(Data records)
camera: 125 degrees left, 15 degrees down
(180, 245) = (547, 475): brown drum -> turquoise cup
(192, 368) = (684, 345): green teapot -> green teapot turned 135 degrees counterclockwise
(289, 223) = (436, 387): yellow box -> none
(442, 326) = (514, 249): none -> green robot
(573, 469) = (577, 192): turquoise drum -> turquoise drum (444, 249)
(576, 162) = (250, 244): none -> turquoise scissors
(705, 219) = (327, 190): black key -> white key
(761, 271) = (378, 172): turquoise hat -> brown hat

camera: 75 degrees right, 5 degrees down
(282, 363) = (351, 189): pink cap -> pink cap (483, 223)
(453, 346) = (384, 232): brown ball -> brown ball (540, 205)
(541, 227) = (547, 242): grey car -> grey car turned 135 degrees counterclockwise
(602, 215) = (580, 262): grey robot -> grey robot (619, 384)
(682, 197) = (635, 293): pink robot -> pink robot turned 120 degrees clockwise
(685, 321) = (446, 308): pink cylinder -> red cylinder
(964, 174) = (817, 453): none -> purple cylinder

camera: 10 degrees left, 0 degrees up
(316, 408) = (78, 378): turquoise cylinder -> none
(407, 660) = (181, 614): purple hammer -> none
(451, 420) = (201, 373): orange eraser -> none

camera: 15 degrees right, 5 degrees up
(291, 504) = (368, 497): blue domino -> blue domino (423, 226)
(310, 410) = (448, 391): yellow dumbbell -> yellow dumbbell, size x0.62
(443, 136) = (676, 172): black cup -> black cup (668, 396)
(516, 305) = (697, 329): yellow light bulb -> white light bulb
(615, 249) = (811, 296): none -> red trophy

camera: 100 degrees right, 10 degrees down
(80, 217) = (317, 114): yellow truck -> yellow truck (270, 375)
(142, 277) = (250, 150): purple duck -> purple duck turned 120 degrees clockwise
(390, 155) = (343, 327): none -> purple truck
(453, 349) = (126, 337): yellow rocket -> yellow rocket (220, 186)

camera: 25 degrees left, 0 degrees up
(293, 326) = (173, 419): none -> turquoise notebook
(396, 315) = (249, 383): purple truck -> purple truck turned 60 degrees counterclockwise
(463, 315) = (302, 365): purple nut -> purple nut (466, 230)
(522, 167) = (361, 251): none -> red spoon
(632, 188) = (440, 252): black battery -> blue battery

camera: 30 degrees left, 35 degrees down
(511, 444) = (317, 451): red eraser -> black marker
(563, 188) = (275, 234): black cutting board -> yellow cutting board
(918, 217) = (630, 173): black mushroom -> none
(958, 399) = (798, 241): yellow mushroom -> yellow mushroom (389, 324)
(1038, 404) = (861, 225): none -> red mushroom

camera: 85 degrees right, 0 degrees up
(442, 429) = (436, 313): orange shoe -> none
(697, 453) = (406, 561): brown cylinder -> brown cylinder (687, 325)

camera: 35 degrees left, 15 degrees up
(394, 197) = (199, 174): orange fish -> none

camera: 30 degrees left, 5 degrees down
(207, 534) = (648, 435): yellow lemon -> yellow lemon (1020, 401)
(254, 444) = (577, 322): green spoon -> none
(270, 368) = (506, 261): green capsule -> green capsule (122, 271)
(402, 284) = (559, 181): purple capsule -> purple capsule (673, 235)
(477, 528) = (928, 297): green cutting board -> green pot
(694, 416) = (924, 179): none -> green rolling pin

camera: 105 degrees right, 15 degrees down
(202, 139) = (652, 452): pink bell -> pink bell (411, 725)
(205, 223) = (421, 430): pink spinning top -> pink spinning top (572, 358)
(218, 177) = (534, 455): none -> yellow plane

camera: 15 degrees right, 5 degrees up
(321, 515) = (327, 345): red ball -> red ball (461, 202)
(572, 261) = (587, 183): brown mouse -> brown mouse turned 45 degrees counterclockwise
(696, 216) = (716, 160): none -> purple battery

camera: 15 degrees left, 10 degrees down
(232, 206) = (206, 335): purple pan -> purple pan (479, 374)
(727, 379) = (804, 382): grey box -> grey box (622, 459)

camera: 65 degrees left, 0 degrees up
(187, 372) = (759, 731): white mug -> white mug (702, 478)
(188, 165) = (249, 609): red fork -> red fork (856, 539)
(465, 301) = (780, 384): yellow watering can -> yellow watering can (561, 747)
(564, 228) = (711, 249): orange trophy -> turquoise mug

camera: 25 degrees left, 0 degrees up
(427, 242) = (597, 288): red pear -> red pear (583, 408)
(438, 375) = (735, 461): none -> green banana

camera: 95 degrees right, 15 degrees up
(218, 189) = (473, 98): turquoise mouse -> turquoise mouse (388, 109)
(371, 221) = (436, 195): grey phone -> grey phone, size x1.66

● Task directions: Write the data out again, verbatim.

● Written solution:
camera: 125 degrees left, 15 degrees down
(180, 245) = (547, 475): brown drum -> turquoise cup
(192, 368) = (684, 345): green teapot -> green teapot turned 135 degrees counterclockwise
(289, 223) = (436, 387): yellow box -> none
(442, 326) = (514, 249): none -> green robot
(573, 469) = (577, 192): turquoise drum -> turquoise drum (444, 249)
(576, 162) = (250, 244): none -> turquoise scissors
(705, 219) = (327, 190): black key -> white key
(761, 271) = (378, 172): turquoise hat -> brown hat

camera: 75 degrees right, 5 degrees down
(282, 363) = (351, 189): pink cap -> pink cap (483, 223)
(453, 346) = (384, 232): brown ball -> brown ball (540, 205)
(541, 227) = (547, 242): grey car -> grey car turned 135 degrees counterclockwise
(602, 215) = (580, 262): grey robot -> grey robot (619, 384)
(682, 197) = (635, 293): pink robot -> pink robot turned 120 degrees clockwise
(685, 321) = (446, 308): pink cylinder -> red cylinder
(964, 174) = (817, 453): none -> purple cylinder

camera: 10 degrees left, 0 degrees up
(316, 408) = (78, 378): turquoise cylinder -> none
(407, 660) = (181, 614): purple hammer -> none
(451, 420) = (201, 373): orange eraser -> none

camera: 15 degrees right, 5 degrees up
(291, 504) = (368, 497): blue domino -> blue domino (423, 226)
(310, 410) = (448, 391): yellow dumbbell -> yellow dumbbell, size x0.62
(443, 136) = (676, 172): black cup -> black cup (668, 396)
(516, 305) = (697, 329): yellow light bulb -> white light bulb
(615, 249) = (811, 296): none -> red trophy

camera: 100 degrees right, 10 degrees down
(80, 217) = (317, 114): yellow truck -> yellow truck (270, 375)
(142, 277) = (250, 150): purple duck -> purple duck turned 120 degrees clockwise
(390, 155) = (343, 327): none -> purple truck
(453, 349) = (126, 337): yellow rocket -> yellow rocket (220, 186)

camera: 25 degrees left, 0 degrees up
(293, 326) = (173, 419): none -> turquoise notebook
(396, 315) = (249, 383): purple truck -> purple truck turned 60 degrees counterclockwise
(463, 315) = (302, 365): purple nut -> purple nut (466, 230)
(522, 167) = (361, 251): none -> red spoon
(632, 188) = (440, 252): black battery -> blue battery

camera: 30 degrees left, 35 degrees down
(511, 444) = (317, 451): red eraser -> black marker
(563, 188) = (275, 234): black cutting board -> yellow cutting board
(918, 217) = (630, 173): black mushroom -> none
(958, 399) = (798, 241): yellow mushroom -> yellow mushroom (389, 324)
(1038, 404) = (861, 225): none -> red mushroom

camera: 85 degrees right, 0 degrees up
(442, 429) = (436, 313): orange shoe -> none
(697, 453) = (406, 561): brown cylinder -> brown cylinder (687, 325)

camera: 35 degrees left, 15 degrees up
(394, 197) = (199, 174): orange fish -> none

camera: 30 degrees left, 5 degrees down
(207, 534) = (648, 435): yellow lemon -> yellow lemon (1020, 401)
(254, 444) = (577, 322): green spoon -> none
(270, 368) = (506, 261): green capsule -> green capsule (122, 271)
(402, 284) = (559, 181): purple capsule -> purple capsule (673, 235)
(477, 528) = (928, 297): green cutting board -> green pot
(694, 416) = (924, 179): none -> green rolling pin

camera: 105 degrees right, 15 degrees down
(202, 139) = (652, 452): pink bell -> pink bell (411, 725)
(205, 223) = (421, 430): pink spinning top -> pink spinning top (572, 358)
(218, 177) = (534, 455): none -> yellow plane

camera: 15 degrees right, 5 degrees up
(321, 515) = (327, 345): red ball -> red ball (461, 202)
(572, 261) = (587, 183): brown mouse -> brown mouse turned 45 degrees counterclockwise
(696, 216) = (716, 160): none -> purple battery

camera: 15 degrees left, 10 degrees down
(232, 206) = (206, 335): purple pan -> purple pan (479, 374)
(727, 379) = (804, 382): grey box -> grey box (622, 459)

camera: 65 degrees left, 0 degrees up
(187, 372) = (759, 731): white mug -> white mug (702, 478)
(188, 165) = (249, 609): red fork -> red fork (856, 539)
(465, 301) = (780, 384): yellow watering can -> yellow watering can (561, 747)
(564, 228) = (711, 249): orange trophy -> turquoise mug

camera: 25 degrees left, 0 degrees up
(427, 242) = (597, 288): red pear -> red pear (583, 408)
(438, 375) = (735, 461): none -> green banana

camera: 95 degrees right, 15 degrees up
(218, 189) = (473, 98): turquoise mouse -> turquoise mouse (388, 109)
(371, 221) = (436, 195): grey phone -> grey phone, size x1.66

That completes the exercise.